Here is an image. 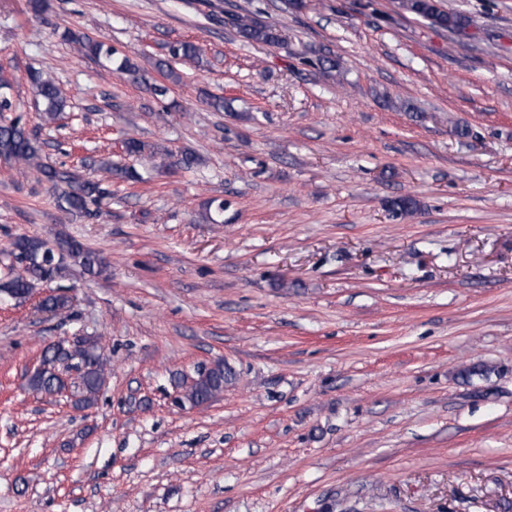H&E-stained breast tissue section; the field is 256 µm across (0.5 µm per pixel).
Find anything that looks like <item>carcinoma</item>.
I'll return each mask as SVG.
<instances>
[{"mask_svg": "<svg viewBox=\"0 0 512 512\" xmlns=\"http://www.w3.org/2000/svg\"><path fill=\"white\" fill-rule=\"evenodd\" d=\"M400 7L431 23L443 28L457 29L462 19L441 10L436 0H401ZM228 23L247 41L259 44H276L281 41L279 29L273 24H262L247 16L231 14ZM65 41L78 47L83 54L103 59L108 63H117V70L131 77L135 82H144L146 78L139 67L126 55L102 42L71 29L62 33ZM169 56L174 61L198 62L202 49L191 42H177L169 46ZM35 96L43 105L44 120L55 121L68 107L67 98L61 88L49 76L31 71L28 74ZM9 88L7 80L0 81V157L14 161L21 166L34 168L42 178L55 187L64 190L58 196L59 207L73 219H90L100 215L101 201L112 195L101 181L85 178L74 168L64 164L51 165L42 161V146L22 123L19 116L11 118L9 112L17 111L3 90ZM123 148L130 157H141L145 153L155 154L152 146L130 137L124 140ZM98 167L119 181L139 179L131 167L114 165L100 161ZM418 202L411 196L392 199L388 210L394 217H401L417 210ZM0 253L15 262L24 265L23 272L14 273V266L7 267V273L0 279V292L5 298L24 301L30 298L36 288L43 283L63 277L69 266H78L89 275L103 271V262L97 253L82 244L68 239L53 242L39 236L19 235L9 246L0 249ZM71 299L64 293H54L44 297L39 308L52 315H61L70 310ZM102 351L95 336H80L75 343L58 342L45 347L41 354L42 369L29 377L32 390L53 396L64 391L73 407L83 409L91 406L107 382V361L99 360ZM495 368L486 364H472L459 370L458 375L470 381L475 377L487 378ZM236 379L232 368L218 359L212 365L200 369L191 377H182L177 386L180 388L179 404L200 406L211 402L224 392V386Z\"/></svg>", "mask_w": 512, "mask_h": 512, "instance_id": "carcinoma-1", "label": "carcinoma"}]
</instances>
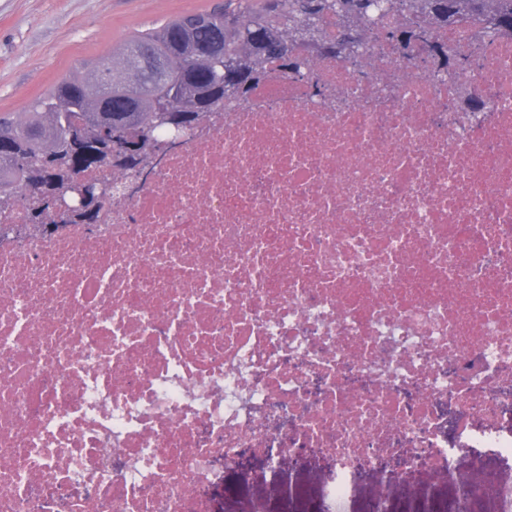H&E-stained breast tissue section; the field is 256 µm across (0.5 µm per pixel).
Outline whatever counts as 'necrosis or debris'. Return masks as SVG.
<instances>
[{
  "mask_svg": "<svg viewBox=\"0 0 512 512\" xmlns=\"http://www.w3.org/2000/svg\"><path fill=\"white\" fill-rule=\"evenodd\" d=\"M484 27L434 32L464 51ZM270 68L93 224L0 213V512H216L242 455L512 461V34ZM512 512V484L462 487Z\"/></svg>",
  "mask_w": 512,
  "mask_h": 512,
  "instance_id": "1",
  "label": "necrosis or debris"
}]
</instances>
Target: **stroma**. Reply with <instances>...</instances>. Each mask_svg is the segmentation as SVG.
<instances>
[{
	"label": "stroma",
	"mask_w": 512,
	"mask_h": 512,
	"mask_svg": "<svg viewBox=\"0 0 512 512\" xmlns=\"http://www.w3.org/2000/svg\"><path fill=\"white\" fill-rule=\"evenodd\" d=\"M217 0H0V112H20L53 85L72 66L92 60L147 26L185 13L212 8ZM470 455L454 462L450 474L398 469L365 472L357 476L349 512H363L370 490L390 483L404 493L433 488L438 501L450 505L458 487L454 472L481 464ZM332 463L316 457L273 471L253 468L248 476L229 474L225 486L235 488L244 512L258 501L268 512H278L275 486L295 480L321 481Z\"/></svg>",
	"instance_id": "1"
}]
</instances>
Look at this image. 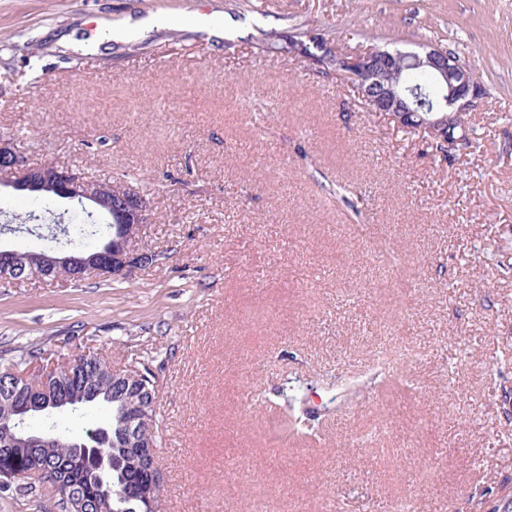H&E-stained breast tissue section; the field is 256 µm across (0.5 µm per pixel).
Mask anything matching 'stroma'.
<instances>
[{
    "label": "stroma",
    "mask_w": 512,
    "mask_h": 512,
    "mask_svg": "<svg viewBox=\"0 0 512 512\" xmlns=\"http://www.w3.org/2000/svg\"><path fill=\"white\" fill-rule=\"evenodd\" d=\"M151 16L168 23L95 54L66 44ZM326 19L353 52L454 49L485 90L480 149L434 160L355 88L259 45ZM0 136L151 202L160 264L0 282V360H150L161 512H512V0H0ZM67 208L1 188L0 247H44L25 216ZM390 338L417 361L332 401ZM290 383L320 437L265 408Z\"/></svg>",
    "instance_id": "obj_1"
}]
</instances>
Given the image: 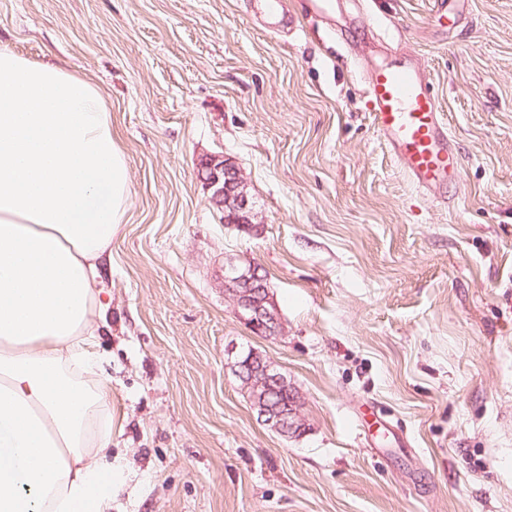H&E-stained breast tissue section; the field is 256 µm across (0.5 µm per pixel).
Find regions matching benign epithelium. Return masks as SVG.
I'll use <instances>...</instances> for the list:
<instances>
[{
  "instance_id": "7a95c632",
  "label": "benign epithelium",
  "mask_w": 512,
  "mask_h": 512,
  "mask_svg": "<svg viewBox=\"0 0 512 512\" xmlns=\"http://www.w3.org/2000/svg\"><path fill=\"white\" fill-rule=\"evenodd\" d=\"M199 179L212 191V200L230 222L254 226V206L244 189V179L236 164L216 155L201 157ZM224 299L230 302L238 318L256 336H282L280 313L270 289L260 276V266L253 261L224 263ZM234 375L245 392L252 393L254 409L260 420L283 436L304 430L299 391L288 377L279 372L264 355L251 351L241 353L233 364ZM284 391L287 401H271L270 397Z\"/></svg>"
}]
</instances>
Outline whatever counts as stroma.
I'll return each instance as SVG.
<instances>
[{"instance_id":"stroma-1","label":"stroma","mask_w":512,"mask_h":512,"mask_svg":"<svg viewBox=\"0 0 512 512\" xmlns=\"http://www.w3.org/2000/svg\"><path fill=\"white\" fill-rule=\"evenodd\" d=\"M254 0H0V49L102 94L128 166L112 239V512H512V0H373L345 29L307 0L267 34ZM414 55L459 148L440 196L377 136L368 34ZM240 167L258 231L197 175ZM266 271L284 332L253 335L224 264ZM300 392L260 422L231 363ZM233 371L243 391L252 393L258 417L272 431L289 436L304 430L299 391L272 361L252 350L250 354L237 356ZM284 391L290 393L289 401L270 400L271 396H279Z\"/></svg>"}]
</instances>
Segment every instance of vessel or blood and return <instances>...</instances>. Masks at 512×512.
I'll list each match as a JSON object with an SVG mask.
<instances>
[{
	"label": "vessel or blood",
	"mask_w": 512,
	"mask_h": 512,
	"mask_svg": "<svg viewBox=\"0 0 512 512\" xmlns=\"http://www.w3.org/2000/svg\"><path fill=\"white\" fill-rule=\"evenodd\" d=\"M373 125L386 148L419 191L431 194L461 171L440 101L413 58L374 64L363 71Z\"/></svg>",
	"instance_id": "obj_1"
}]
</instances>
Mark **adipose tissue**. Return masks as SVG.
<instances>
[{"label": "adipose tissue", "instance_id": "1", "mask_svg": "<svg viewBox=\"0 0 512 512\" xmlns=\"http://www.w3.org/2000/svg\"><path fill=\"white\" fill-rule=\"evenodd\" d=\"M129 201L98 90L0 50V512H108L101 276Z\"/></svg>", "mask_w": 512, "mask_h": 512}]
</instances>
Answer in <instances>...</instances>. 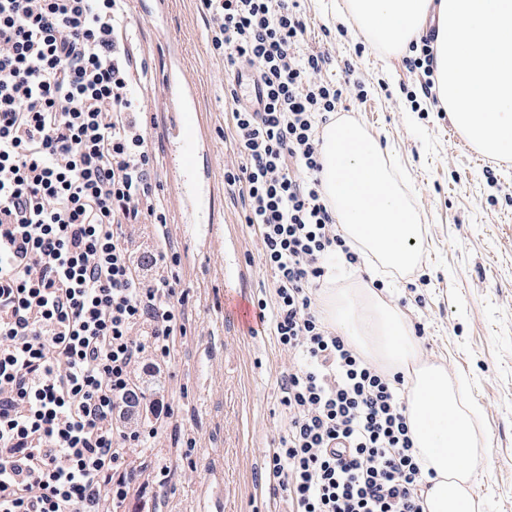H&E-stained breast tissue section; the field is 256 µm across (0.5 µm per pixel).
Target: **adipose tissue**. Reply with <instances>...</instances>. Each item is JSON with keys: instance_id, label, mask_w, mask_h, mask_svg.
Masks as SVG:
<instances>
[{"instance_id": "obj_1", "label": "adipose tissue", "mask_w": 512, "mask_h": 512, "mask_svg": "<svg viewBox=\"0 0 512 512\" xmlns=\"http://www.w3.org/2000/svg\"><path fill=\"white\" fill-rule=\"evenodd\" d=\"M328 9L388 55L433 33L439 102L486 156L512 155V0H330ZM320 140L323 199L342 234L383 267L414 265L421 218L379 140L339 119L323 125ZM321 304L336 332L368 361L406 375L407 423L432 474L424 512H475L471 410L446 368L423 358L406 312L353 280L325 289Z\"/></svg>"}]
</instances>
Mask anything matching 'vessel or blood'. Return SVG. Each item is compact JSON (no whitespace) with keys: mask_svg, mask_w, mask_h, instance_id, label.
Masks as SVG:
<instances>
[{"mask_svg":"<svg viewBox=\"0 0 512 512\" xmlns=\"http://www.w3.org/2000/svg\"><path fill=\"white\" fill-rule=\"evenodd\" d=\"M157 35L168 48V66L149 100L158 107L155 131L169 145L168 206L184 228L188 251L222 262L224 227L214 223L211 206L223 186L224 159L216 152L207 114L196 105V89L176 42L167 29Z\"/></svg>","mask_w":512,"mask_h":512,"instance_id":"b4317fda","label":"vessel or blood"}]
</instances>
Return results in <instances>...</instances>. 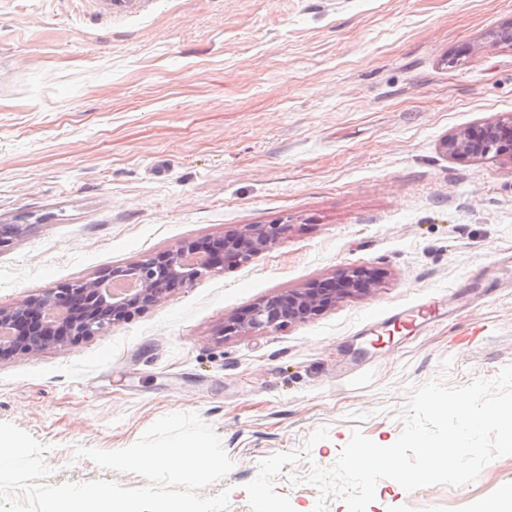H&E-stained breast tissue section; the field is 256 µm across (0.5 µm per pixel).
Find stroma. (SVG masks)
<instances>
[{
	"mask_svg": "<svg viewBox=\"0 0 512 512\" xmlns=\"http://www.w3.org/2000/svg\"><path fill=\"white\" fill-rule=\"evenodd\" d=\"M512 0H0V307L181 242L288 220L101 333L0 360V422L49 445L51 484L144 478L76 447L195 413L234 467L227 512H313L306 478L353 431L399 437L413 388L512 365V158L444 137L512 113ZM366 266L380 285L304 322L228 335L262 299ZM441 316L376 330L384 311ZM512 455L467 485L380 481L367 512H491ZM151 0H93L100 6L102 18H112L113 14H134L141 10V6Z\"/></svg>",
	"mask_w": 512,
	"mask_h": 512,
	"instance_id": "1",
	"label": "stroma"
}]
</instances>
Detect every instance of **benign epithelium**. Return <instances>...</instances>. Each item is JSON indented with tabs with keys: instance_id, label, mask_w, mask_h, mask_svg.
Here are the masks:
<instances>
[{
	"instance_id": "7a95c632",
	"label": "benign epithelium",
	"mask_w": 512,
	"mask_h": 512,
	"mask_svg": "<svg viewBox=\"0 0 512 512\" xmlns=\"http://www.w3.org/2000/svg\"><path fill=\"white\" fill-rule=\"evenodd\" d=\"M491 45L512 43V22L492 28ZM440 148L453 158L507 155L512 159V113L467 126L444 138ZM290 224H246L205 243L184 242L164 254L112 271L92 280L61 285L54 291L0 308V358L36 355L45 348L79 337L94 336L125 320L132 308L158 304L173 288L183 286L224 265H237L275 246ZM373 271L350 266L335 276L312 281L298 290L270 296L224 326L229 333L273 330L286 322L306 321L345 297L377 288Z\"/></svg>"
}]
</instances>
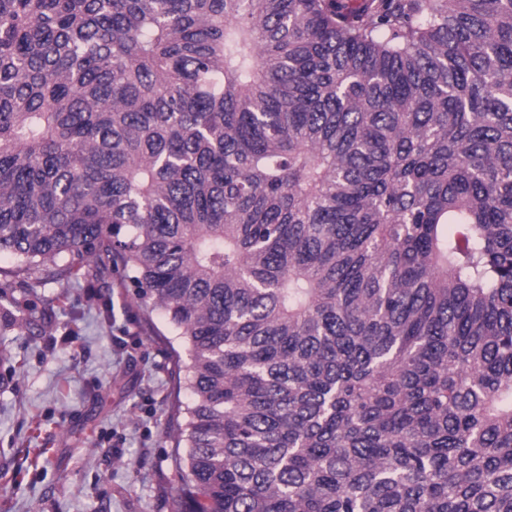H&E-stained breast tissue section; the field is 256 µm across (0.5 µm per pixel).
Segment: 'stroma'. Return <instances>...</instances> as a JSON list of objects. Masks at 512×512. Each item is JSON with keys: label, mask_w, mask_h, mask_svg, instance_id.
<instances>
[{"label": "stroma", "mask_w": 512, "mask_h": 512, "mask_svg": "<svg viewBox=\"0 0 512 512\" xmlns=\"http://www.w3.org/2000/svg\"><path fill=\"white\" fill-rule=\"evenodd\" d=\"M45 317L0 325V506L7 512H186L167 431L188 355L123 271L49 281ZM40 448L37 465L24 448Z\"/></svg>", "instance_id": "1"}]
</instances>
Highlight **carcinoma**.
<instances>
[{
  "instance_id": "cac0c4a2",
  "label": "carcinoma",
  "mask_w": 512,
  "mask_h": 512,
  "mask_svg": "<svg viewBox=\"0 0 512 512\" xmlns=\"http://www.w3.org/2000/svg\"><path fill=\"white\" fill-rule=\"evenodd\" d=\"M0 254L183 339L190 512H512V0H0Z\"/></svg>"
}]
</instances>
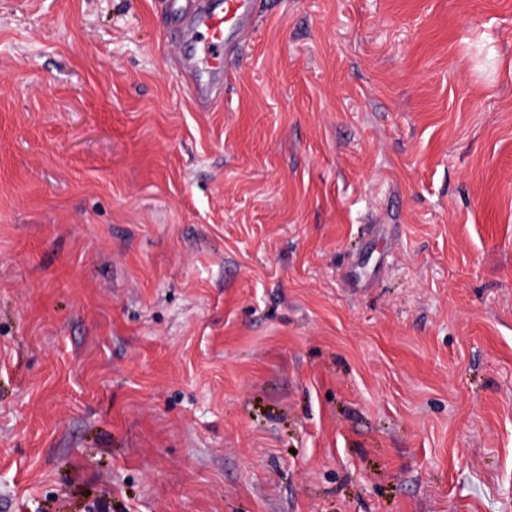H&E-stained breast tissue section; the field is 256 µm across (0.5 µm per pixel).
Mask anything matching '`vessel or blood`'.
Instances as JSON below:
<instances>
[{
    "label": "vessel or blood",
    "instance_id": "1",
    "mask_svg": "<svg viewBox=\"0 0 512 512\" xmlns=\"http://www.w3.org/2000/svg\"><path fill=\"white\" fill-rule=\"evenodd\" d=\"M264 5V0H197L189 13L176 15V24L183 34L192 36L202 54L197 61L181 60L199 104H211L219 97L228 57L244 46L253 19Z\"/></svg>",
    "mask_w": 512,
    "mask_h": 512
}]
</instances>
#####
**Your task**
Beginning at the line with "Highlight **carcinoma**." and ending at the last line of the listing above, retype each line exactly, including those two lines. Leave the pictures out.

**Answer below**
Highlight **carcinoma**.
<instances>
[{
  "instance_id": "cac0c4a2",
  "label": "carcinoma",
  "mask_w": 512,
  "mask_h": 512,
  "mask_svg": "<svg viewBox=\"0 0 512 512\" xmlns=\"http://www.w3.org/2000/svg\"><path fill=\"white\" fill-rule=\"evenodd\" d=\"M0 254L183 339L190 512H512V0H0Z\"/></svg>"
}]
</instances>
H&E-stained breast tissue section; the field is 256 µm across (0.5 µm per pixel).
Mask anything matching '`vessel or blood`'.
Instances as JSON below:
<instances>
[{
    "label": "vessel or blood",
    "instance_id": "1",
    "mask_svg": "<svg viewBox=\"0 0 512 512\" xmlns=\"http://www.w3.org/2000/svg\"><path fill=\"white\" fill-rule=\"evenodd\" d=\"M264 5V0H197L189 13L176 15V24L183 34L192 36L202 54L197 61L181 60L199 104H211L219 97L228 57L244 46L253 19Z\"/></svg>",
    "mask_w": 512,
    "mask_h": 512
}]
</instances>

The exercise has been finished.